▸ What you should do
Copy the items starting at the line that has "Find the location" and stopping after the line that has "In the scene", renaming "clear plastic bottle" as "transparent plastic bottle" wherever it occurs and leaving everything else unchanged.

▸ Records supplied
===============

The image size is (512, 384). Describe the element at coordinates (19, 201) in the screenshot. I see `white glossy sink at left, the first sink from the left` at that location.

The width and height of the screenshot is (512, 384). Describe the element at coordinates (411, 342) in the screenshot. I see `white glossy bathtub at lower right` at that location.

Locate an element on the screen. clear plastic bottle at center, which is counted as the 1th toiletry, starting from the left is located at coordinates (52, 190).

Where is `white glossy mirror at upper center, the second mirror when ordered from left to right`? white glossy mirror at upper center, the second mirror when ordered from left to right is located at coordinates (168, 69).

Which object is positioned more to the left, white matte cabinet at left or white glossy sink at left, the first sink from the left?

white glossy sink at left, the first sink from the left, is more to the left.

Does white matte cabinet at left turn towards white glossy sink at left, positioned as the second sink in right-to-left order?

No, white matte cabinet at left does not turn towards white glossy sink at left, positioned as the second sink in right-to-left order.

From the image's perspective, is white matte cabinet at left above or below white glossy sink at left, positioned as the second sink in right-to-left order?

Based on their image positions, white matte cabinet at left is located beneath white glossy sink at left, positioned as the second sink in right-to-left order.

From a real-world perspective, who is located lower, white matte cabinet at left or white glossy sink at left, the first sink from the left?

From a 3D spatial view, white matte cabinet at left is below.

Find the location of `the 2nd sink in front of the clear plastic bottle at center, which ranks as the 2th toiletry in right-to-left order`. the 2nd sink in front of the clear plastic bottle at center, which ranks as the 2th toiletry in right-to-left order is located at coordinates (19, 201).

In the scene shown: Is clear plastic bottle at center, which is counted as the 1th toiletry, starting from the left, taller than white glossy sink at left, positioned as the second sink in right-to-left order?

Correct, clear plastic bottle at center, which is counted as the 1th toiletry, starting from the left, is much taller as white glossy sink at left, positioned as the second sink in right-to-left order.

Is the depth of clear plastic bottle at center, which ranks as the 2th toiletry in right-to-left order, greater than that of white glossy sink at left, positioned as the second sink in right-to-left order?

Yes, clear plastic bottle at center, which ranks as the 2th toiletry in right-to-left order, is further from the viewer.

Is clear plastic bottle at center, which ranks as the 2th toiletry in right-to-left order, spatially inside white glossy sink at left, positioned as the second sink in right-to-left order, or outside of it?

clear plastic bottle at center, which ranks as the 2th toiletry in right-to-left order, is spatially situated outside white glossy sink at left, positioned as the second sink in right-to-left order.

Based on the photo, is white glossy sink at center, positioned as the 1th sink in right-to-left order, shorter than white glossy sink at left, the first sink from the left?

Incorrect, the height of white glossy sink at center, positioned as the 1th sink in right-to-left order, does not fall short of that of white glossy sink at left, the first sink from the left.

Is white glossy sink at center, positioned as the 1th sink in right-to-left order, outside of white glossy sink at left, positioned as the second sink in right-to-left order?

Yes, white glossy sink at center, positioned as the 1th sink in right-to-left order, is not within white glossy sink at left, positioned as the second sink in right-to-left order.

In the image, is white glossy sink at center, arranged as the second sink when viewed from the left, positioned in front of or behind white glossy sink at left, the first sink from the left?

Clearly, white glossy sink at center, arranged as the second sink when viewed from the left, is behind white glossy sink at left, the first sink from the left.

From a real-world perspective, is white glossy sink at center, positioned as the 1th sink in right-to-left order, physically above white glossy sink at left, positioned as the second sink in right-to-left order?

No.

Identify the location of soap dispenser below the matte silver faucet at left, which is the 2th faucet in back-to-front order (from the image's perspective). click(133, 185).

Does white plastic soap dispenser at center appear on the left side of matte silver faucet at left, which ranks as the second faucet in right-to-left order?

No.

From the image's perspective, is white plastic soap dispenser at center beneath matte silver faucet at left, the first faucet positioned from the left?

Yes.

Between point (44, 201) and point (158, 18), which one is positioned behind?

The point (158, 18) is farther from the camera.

===============

▸ Result
Find the location of `the 2nd sink in front of the transparent plastic bottle at center, which ranks as the 2th toiletry in right-to-left order`. the 2nd sink in front of the transparent plastic bottle at center, which ranks as the 2th toiletry in right-to-left order is located at coordinates (19, 201).

In the scene shown: Is transparent plastic bottle at center, which is counted as the 1th toiletry, starting from the left, taller than white glossy sink at left, positioned as the second sink in right-to-left order?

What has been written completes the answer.